Dataset items
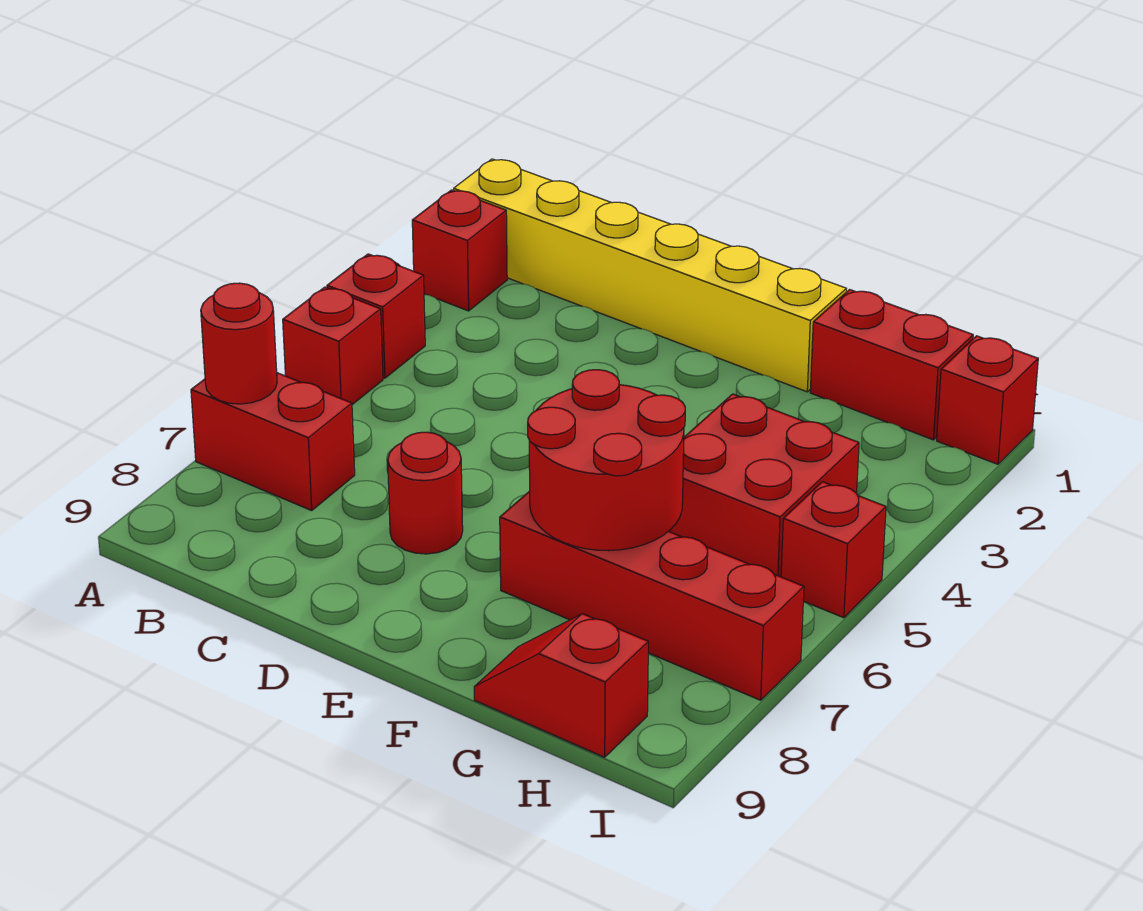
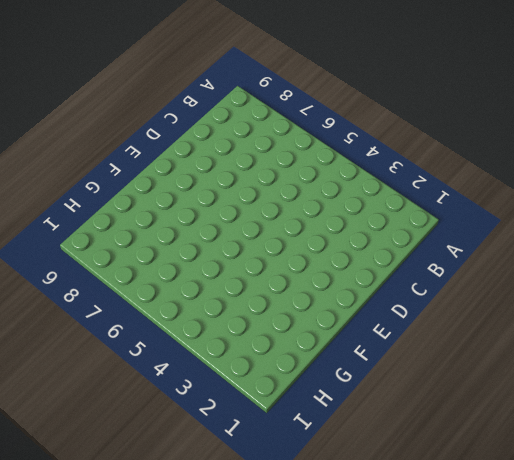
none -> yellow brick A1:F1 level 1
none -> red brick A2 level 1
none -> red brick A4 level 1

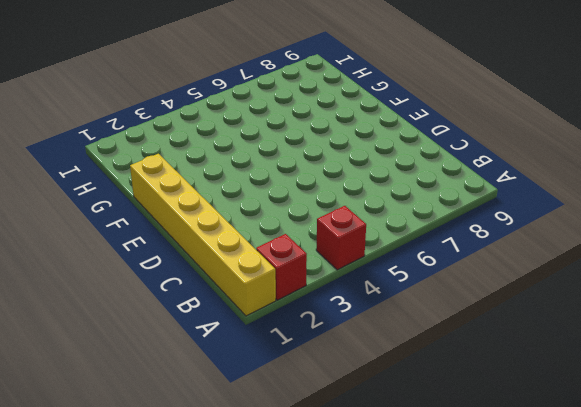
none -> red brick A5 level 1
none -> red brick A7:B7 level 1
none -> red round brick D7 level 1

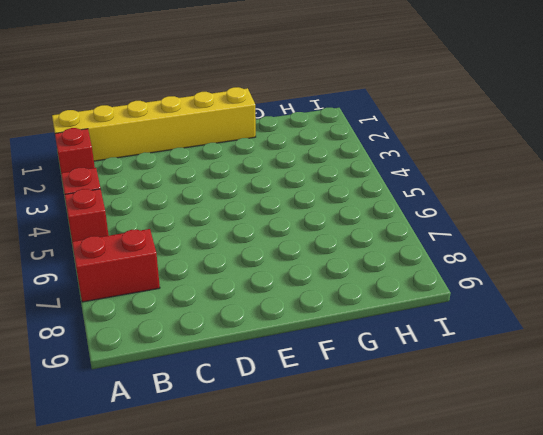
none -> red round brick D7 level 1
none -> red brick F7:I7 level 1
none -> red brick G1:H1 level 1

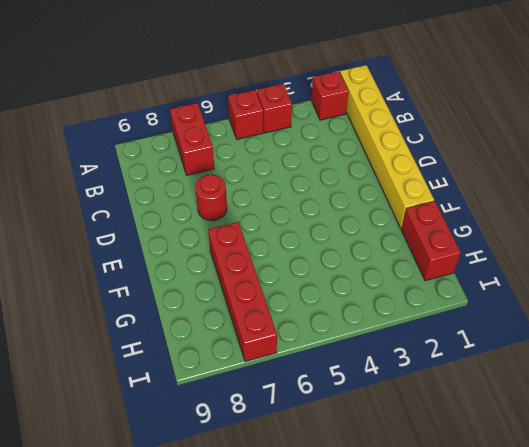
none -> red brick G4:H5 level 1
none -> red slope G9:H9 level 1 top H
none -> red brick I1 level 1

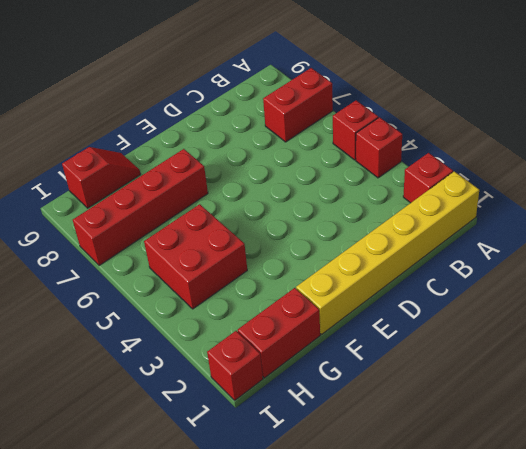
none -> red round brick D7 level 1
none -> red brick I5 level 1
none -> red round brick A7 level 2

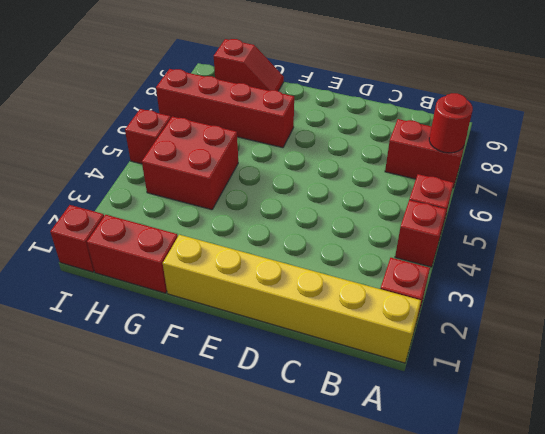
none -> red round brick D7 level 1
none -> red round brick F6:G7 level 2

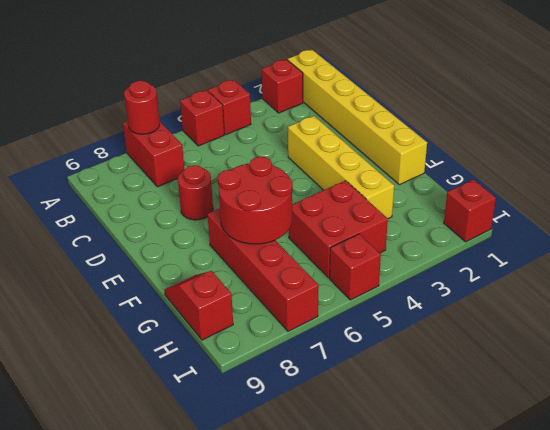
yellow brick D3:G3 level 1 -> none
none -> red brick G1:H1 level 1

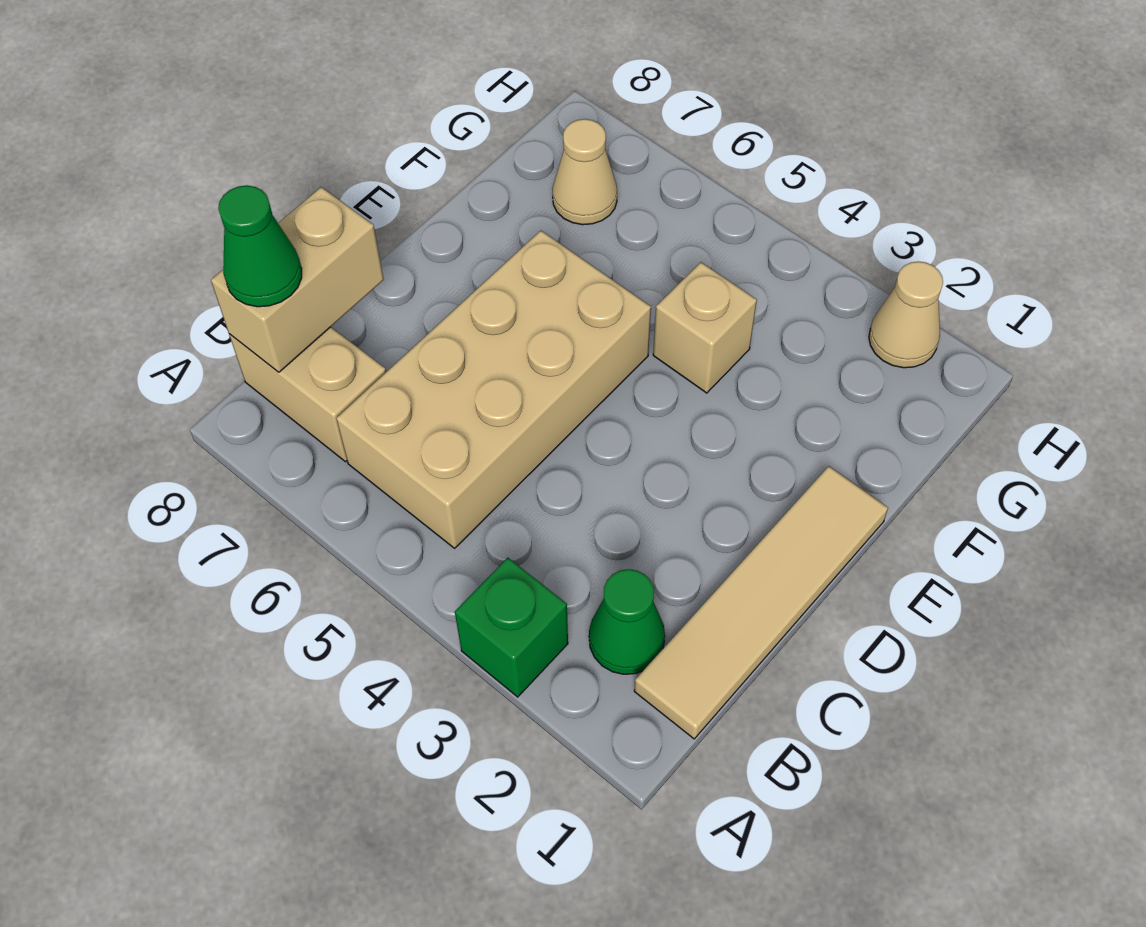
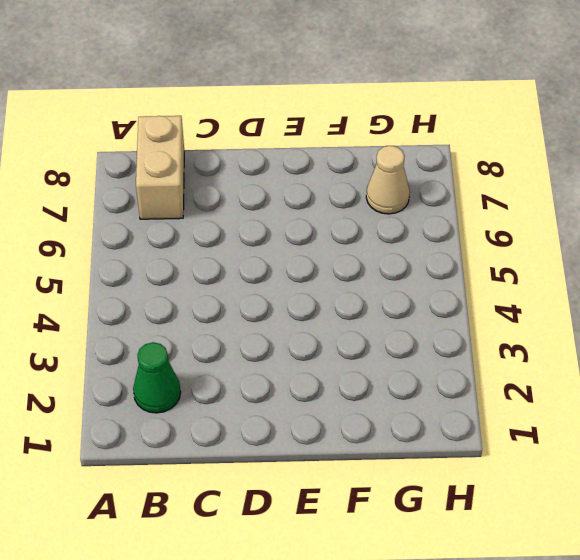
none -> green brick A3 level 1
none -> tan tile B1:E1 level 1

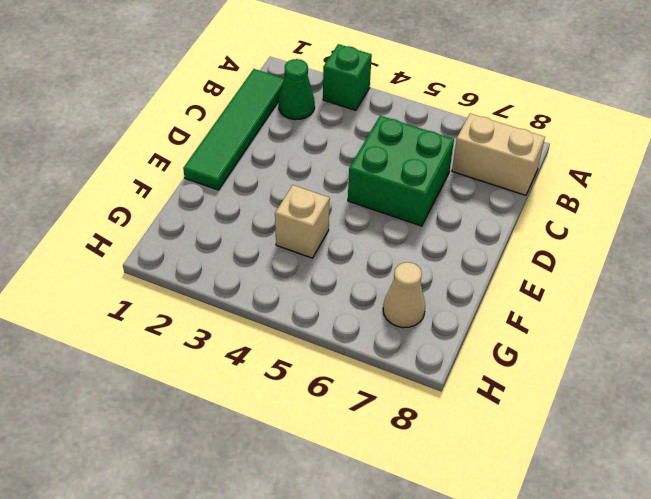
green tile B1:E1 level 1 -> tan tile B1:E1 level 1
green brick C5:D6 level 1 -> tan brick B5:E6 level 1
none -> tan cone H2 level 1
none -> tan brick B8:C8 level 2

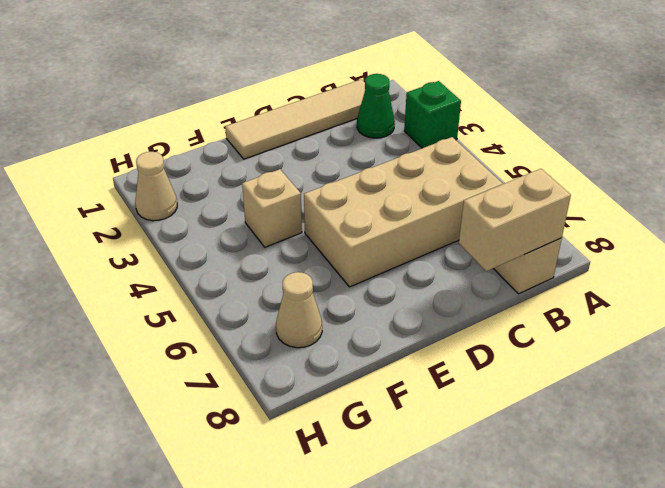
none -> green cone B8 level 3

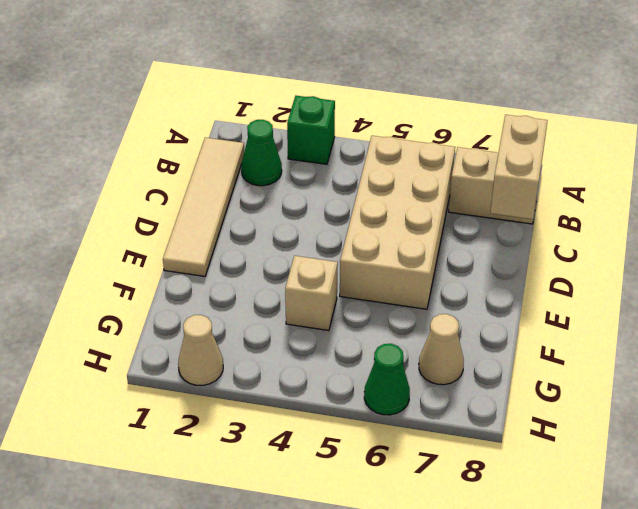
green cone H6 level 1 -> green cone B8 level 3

...

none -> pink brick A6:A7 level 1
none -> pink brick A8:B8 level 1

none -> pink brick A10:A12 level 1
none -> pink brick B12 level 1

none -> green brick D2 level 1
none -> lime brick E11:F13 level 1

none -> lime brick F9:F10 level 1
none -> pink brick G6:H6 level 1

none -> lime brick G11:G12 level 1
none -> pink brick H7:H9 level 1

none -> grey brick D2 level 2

Brief -
When you reach the line with "none -> red brick A5 level 1" in the records above, begin repeating the lines exactly, and stop after the line with "green cone H6". Skip all pictures.

Exercise solution -
none -> red brick A5 level 1
none -> red brick A7:B7 level 1
none -> red round brick D7 level 1

none -> red round brick D7 level 1
none -> red brick F7:I7 level 1
none -> red brick G1:H1 level 1

none -> red brick G4:H5 level 1
none -> red slope G9:H9 level 1 top H
none -> red brick I1 level 1

none -> red round brick D7 level 1
none -> red brick I5 level 1
none -> red round brick A7 level 2

none -> red round brick D7 level 1
none -> red round brick F6:G7 level 2

yellow brick D3:G3 level 1 -> none
none -> red brick G1:H1 level 1

none -> green brick A3 level 1
none -> tan tile B1:E1 level 1

green tile B1:E1 level 1 -> tan tile B1:E1 level 1
green brick C5:D6 level 1 -> tan brick B5:E6 level 1
none -> tan cone H2 level 1
none -> tan brick B8:C8 level 2

none -> green cone B8 level 3

green cone H6 level 1 -> green cone B8 level 3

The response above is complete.